═══ Data excerpts

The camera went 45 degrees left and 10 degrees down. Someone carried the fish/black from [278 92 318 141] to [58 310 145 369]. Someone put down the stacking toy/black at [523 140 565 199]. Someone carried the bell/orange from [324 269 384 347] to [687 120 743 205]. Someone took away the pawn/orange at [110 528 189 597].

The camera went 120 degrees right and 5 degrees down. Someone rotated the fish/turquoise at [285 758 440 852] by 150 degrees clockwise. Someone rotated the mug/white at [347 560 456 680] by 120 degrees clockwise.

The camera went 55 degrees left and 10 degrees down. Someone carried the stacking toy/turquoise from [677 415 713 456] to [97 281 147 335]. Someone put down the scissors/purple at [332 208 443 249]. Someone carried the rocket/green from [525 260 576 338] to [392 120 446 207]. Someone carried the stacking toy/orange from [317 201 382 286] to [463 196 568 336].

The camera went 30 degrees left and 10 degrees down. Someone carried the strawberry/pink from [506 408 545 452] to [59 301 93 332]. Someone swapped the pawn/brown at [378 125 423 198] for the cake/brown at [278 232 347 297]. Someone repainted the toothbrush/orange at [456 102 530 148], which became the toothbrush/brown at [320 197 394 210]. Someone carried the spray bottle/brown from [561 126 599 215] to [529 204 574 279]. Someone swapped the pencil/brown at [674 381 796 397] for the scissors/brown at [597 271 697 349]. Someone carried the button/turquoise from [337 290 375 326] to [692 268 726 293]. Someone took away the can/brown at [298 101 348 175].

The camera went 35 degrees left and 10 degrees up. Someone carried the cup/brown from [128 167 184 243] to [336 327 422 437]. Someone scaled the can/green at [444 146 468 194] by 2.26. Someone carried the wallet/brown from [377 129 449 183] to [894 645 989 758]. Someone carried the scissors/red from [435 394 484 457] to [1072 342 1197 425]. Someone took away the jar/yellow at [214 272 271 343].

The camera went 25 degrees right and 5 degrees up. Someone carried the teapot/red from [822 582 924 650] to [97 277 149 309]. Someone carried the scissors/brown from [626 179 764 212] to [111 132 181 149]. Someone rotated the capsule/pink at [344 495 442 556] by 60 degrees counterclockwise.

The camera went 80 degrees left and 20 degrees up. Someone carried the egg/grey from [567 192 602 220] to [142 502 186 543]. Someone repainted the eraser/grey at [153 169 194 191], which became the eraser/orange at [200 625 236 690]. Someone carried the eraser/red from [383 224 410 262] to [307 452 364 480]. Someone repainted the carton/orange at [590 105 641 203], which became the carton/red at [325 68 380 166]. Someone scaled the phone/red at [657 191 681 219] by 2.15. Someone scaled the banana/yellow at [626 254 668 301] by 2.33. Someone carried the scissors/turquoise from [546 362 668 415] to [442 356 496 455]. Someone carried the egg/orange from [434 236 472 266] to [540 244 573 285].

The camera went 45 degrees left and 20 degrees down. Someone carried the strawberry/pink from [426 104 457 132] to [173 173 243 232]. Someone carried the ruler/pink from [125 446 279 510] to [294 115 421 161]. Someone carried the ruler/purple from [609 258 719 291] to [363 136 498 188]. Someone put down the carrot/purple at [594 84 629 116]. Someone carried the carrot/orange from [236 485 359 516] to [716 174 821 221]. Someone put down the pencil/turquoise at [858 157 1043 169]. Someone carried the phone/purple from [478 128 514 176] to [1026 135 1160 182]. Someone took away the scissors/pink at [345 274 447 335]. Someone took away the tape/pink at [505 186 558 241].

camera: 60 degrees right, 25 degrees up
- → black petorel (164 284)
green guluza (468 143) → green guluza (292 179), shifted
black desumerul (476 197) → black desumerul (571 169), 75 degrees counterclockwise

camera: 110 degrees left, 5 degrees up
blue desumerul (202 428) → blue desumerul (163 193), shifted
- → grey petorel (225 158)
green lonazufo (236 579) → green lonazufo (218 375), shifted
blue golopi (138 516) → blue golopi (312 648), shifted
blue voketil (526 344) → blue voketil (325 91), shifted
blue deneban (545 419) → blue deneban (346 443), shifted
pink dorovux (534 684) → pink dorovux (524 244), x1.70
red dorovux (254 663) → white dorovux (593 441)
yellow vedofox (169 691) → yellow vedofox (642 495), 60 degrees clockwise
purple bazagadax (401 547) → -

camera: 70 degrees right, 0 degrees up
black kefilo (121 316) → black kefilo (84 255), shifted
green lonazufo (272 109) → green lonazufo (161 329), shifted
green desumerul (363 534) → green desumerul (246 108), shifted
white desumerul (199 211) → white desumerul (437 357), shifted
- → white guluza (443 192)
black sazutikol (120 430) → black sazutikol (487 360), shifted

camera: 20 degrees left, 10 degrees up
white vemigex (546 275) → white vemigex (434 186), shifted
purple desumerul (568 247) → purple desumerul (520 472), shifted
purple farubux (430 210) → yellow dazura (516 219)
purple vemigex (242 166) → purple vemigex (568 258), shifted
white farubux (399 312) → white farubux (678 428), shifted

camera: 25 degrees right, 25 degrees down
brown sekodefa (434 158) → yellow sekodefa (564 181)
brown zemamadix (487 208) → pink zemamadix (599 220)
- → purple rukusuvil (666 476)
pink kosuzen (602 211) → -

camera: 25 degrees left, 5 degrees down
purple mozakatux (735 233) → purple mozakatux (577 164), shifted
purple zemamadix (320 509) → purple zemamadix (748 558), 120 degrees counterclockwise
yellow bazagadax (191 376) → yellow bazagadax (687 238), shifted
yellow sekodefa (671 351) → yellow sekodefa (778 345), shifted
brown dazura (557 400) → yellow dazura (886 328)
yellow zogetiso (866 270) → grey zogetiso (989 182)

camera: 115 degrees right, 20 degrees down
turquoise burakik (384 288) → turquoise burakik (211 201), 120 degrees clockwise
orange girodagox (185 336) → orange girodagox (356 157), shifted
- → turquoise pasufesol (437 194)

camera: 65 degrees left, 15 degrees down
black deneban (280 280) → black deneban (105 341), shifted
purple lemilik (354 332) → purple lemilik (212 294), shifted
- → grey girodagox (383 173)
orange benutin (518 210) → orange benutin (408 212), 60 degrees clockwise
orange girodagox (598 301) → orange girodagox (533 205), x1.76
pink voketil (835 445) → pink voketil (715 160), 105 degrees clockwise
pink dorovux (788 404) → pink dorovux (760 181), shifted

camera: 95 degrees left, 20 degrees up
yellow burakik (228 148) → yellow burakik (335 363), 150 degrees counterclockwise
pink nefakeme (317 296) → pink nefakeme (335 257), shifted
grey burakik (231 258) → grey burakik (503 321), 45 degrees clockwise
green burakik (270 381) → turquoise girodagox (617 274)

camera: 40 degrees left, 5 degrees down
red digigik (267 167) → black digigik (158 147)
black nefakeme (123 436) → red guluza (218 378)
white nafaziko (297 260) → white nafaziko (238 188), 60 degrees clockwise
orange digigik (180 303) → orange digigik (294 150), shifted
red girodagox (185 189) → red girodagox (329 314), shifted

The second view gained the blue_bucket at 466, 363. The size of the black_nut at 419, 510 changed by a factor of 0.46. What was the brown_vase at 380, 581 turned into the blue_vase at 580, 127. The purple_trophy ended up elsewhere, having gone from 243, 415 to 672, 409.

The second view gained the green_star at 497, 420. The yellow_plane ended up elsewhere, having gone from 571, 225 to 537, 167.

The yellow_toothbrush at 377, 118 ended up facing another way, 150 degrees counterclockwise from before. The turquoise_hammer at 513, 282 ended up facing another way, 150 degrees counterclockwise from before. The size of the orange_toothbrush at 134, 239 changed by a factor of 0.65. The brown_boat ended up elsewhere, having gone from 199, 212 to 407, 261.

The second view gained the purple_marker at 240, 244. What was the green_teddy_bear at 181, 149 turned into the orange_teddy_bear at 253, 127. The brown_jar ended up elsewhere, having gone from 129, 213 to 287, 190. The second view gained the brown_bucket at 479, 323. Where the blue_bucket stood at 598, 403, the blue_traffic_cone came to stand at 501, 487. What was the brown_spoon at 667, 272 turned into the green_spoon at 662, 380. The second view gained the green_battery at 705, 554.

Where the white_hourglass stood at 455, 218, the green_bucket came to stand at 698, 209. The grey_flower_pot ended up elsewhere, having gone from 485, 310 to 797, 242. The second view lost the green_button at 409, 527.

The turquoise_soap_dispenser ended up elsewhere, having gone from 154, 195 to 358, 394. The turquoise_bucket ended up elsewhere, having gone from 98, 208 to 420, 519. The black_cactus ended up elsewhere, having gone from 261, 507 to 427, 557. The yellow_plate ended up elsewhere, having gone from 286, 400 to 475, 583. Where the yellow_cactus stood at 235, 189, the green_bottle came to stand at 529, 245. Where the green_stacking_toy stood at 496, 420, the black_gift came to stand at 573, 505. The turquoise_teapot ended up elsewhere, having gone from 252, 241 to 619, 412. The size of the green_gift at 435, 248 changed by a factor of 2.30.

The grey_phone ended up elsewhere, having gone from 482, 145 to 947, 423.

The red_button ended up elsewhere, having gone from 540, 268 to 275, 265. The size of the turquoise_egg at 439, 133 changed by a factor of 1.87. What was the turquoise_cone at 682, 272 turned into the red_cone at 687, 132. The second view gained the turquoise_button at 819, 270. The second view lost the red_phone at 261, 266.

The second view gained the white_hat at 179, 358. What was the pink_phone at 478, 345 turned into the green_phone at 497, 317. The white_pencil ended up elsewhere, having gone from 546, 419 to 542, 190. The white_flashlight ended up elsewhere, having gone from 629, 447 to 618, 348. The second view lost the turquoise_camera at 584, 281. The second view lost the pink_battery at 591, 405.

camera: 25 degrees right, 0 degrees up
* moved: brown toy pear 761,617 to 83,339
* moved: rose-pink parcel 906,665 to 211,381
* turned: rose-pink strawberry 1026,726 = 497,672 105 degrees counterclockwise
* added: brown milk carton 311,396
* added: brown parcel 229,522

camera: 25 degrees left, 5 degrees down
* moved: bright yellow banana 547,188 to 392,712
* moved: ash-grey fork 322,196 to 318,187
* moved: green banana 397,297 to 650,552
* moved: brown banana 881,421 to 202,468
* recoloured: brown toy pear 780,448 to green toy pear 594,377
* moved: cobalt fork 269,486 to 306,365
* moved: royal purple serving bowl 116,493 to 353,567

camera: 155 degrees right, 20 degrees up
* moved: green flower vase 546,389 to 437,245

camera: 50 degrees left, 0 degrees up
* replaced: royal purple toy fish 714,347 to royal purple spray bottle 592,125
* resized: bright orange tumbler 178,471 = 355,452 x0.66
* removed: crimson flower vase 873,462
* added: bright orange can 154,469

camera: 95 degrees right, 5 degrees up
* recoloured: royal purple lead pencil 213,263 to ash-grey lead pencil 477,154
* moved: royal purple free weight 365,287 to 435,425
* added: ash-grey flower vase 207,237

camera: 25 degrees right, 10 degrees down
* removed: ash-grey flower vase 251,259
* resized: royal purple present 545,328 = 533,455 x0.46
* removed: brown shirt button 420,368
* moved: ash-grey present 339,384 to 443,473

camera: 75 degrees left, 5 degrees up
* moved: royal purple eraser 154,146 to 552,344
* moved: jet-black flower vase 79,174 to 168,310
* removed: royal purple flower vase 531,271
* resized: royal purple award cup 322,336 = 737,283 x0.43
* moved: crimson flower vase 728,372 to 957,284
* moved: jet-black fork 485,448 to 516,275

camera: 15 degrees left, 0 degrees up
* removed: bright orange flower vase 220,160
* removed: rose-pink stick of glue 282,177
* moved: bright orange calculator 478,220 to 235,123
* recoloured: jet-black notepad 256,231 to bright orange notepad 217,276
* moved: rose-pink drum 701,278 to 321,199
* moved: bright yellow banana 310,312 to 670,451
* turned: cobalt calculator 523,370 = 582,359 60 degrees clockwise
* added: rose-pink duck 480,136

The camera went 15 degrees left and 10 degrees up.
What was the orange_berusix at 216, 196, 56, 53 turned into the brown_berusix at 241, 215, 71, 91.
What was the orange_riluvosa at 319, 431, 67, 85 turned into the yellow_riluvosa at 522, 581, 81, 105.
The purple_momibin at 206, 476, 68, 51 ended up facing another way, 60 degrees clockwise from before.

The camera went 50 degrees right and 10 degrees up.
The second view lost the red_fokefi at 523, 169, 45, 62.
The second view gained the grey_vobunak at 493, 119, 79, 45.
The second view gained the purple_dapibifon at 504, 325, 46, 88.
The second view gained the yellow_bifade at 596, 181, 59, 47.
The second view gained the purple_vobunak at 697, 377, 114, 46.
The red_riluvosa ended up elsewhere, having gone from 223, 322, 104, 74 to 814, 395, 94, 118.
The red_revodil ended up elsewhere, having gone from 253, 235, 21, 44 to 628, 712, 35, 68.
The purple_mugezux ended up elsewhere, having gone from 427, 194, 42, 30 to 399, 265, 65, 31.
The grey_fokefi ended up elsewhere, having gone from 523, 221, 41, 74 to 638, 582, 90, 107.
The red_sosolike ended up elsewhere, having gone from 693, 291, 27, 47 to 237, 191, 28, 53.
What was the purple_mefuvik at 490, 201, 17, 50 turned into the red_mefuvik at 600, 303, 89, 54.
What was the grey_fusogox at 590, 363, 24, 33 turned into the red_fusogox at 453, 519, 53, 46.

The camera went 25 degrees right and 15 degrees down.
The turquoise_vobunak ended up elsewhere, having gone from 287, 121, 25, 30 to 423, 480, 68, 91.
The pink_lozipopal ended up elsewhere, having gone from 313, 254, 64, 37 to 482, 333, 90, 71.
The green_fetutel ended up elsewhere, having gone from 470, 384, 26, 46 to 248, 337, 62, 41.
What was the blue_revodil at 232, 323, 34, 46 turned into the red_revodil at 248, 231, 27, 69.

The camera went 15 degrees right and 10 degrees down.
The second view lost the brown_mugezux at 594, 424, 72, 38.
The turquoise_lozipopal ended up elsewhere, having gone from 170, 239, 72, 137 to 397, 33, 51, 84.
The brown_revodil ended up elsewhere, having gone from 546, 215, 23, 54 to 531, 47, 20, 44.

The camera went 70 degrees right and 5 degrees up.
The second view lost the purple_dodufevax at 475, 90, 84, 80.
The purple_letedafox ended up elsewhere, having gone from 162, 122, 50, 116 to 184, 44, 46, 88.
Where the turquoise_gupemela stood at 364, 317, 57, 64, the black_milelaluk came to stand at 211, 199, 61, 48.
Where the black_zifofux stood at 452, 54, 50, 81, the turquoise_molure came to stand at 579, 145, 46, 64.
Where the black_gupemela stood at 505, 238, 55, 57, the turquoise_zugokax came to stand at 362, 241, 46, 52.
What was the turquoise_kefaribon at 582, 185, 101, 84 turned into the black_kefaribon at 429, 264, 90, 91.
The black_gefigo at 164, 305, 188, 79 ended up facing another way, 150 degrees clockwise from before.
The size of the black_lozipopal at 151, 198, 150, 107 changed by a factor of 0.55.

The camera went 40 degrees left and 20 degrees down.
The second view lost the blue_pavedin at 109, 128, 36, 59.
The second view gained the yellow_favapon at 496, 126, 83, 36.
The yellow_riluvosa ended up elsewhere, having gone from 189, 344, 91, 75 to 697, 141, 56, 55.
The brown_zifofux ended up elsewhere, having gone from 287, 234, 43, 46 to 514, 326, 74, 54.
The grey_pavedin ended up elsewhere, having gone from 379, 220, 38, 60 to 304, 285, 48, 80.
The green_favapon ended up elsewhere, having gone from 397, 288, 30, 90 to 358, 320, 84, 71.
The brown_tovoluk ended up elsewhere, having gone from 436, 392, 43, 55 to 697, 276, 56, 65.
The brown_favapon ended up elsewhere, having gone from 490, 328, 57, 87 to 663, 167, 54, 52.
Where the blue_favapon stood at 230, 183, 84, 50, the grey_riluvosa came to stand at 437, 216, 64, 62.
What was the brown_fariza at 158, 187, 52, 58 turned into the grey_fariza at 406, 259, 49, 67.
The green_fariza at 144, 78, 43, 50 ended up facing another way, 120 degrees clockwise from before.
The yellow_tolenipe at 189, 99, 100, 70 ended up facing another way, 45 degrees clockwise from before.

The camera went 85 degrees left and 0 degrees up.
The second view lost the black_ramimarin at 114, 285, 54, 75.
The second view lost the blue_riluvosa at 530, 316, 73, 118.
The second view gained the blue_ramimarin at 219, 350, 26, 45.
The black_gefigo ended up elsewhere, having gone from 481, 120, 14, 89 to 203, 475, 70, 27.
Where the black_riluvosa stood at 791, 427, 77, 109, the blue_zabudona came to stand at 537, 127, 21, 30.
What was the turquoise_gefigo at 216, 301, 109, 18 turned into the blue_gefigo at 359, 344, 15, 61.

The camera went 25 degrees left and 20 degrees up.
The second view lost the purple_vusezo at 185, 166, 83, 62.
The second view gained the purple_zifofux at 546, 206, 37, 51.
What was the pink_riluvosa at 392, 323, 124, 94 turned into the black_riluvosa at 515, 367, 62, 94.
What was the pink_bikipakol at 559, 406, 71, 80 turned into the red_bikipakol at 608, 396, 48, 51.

══════

• About this task
For this exercise, repeat exactly the lines of the data above from the one with "camera: 60 degrees right, 25 degrees up" down to the one with "green lonazufo (236", both end lines included.

• Result of this task
camera: 60 degrees right, 25 degrees up
- → black petorel (164 284)
green guluza (468 143) → green guluza (292 179), shifted
black desumerul (476 197) → black desumerul (571 169), 75 degrees counterclockwise

camera: 110 degrees left, 5 degrees up
blue desumerul (202 428) → blue desumerul (163 193), shifted
- → grey petorel (225 158)
green lonazufo (236 579) → green lonazufo (218 375), shifted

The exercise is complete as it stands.